**Exercise materials**
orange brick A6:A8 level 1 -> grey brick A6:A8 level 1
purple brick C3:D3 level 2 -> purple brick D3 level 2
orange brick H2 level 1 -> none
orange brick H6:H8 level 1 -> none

==

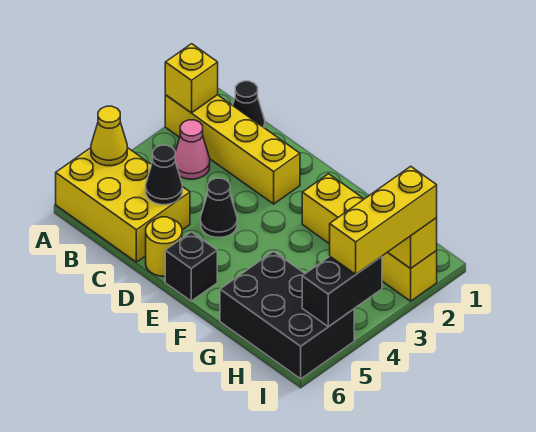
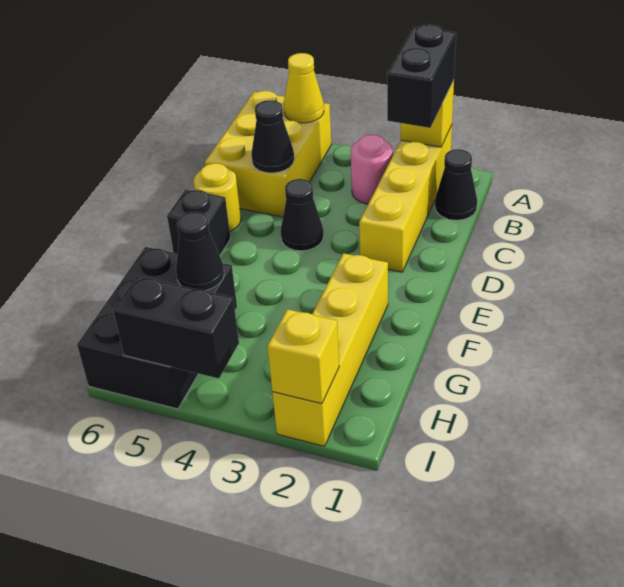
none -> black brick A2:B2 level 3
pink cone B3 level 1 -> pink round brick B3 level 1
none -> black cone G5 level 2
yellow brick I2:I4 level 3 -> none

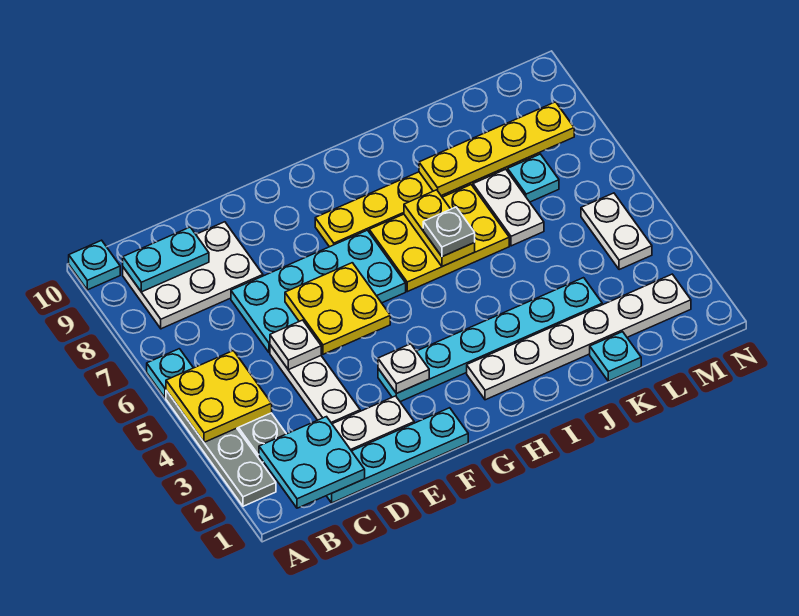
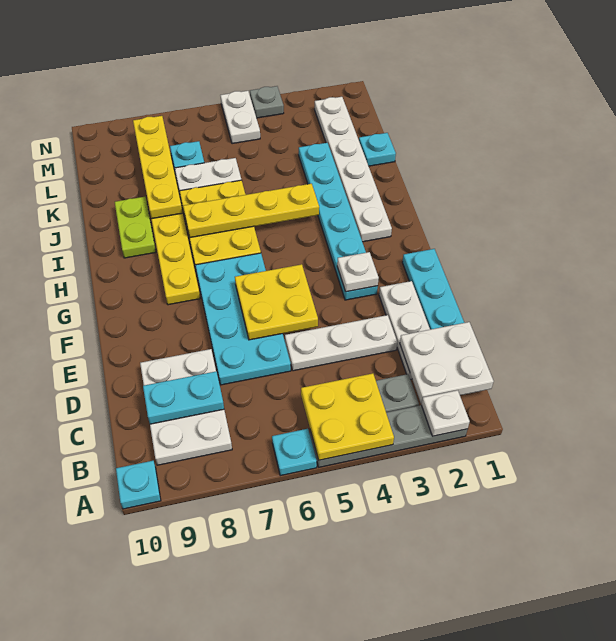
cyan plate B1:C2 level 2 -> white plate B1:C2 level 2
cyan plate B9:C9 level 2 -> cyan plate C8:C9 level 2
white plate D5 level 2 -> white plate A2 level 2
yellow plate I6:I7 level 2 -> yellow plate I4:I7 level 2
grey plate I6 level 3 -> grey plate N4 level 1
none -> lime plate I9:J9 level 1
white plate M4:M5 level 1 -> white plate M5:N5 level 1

**Description of the task**
Beginning with the line holding "orange brick A6:A8" and ending with the line holding "orange brick H6:H8 level 1 -> none", write out the stretch of material above exactly; add no further lines.

**Result**
orange brick A6:A8 level 1 -> grey brick A6:A8 level 1
purple brick C3:D3 level 2 -> purple brick D3 level 2
orange brick H2 level 1 -> none
orange brick H6:H8 level 1 -> none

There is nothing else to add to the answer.